__Required task__
Can you reproduce the material below line for line, without changing a single character?

__Input data__
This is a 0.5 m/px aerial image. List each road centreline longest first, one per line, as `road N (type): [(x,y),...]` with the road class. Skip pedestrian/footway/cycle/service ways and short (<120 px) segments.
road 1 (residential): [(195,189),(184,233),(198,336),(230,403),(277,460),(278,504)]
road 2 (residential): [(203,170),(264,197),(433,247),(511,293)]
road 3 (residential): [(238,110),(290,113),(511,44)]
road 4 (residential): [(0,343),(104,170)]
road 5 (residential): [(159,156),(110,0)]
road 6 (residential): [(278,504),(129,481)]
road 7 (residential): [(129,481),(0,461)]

__Result for this task__
This is a 0.5 m/px aerial image. List each road centreline longest first, one per line, as `road N (type): [(x,y),...]` with the road class. Skip pedestrian/footway/cycle/service ways and short (<120 px) segments.
road 1 (residential): [(195,189),(184,233),(198,336),(230,403),(277,460),(278,504)]
road 2 (residential): [(203,170),(264,197),(433,247),(511,293)]
road 3 (residential): [(238,110),(290,113),(511,44)]
road 4 (residential): [(0,343),(104,170)]
road 5 (residential): [(159,156),(110,0)]
road 6 (residential): [(278,504),(129,481)]
road 7 (residential): [(129,481),(0,461)]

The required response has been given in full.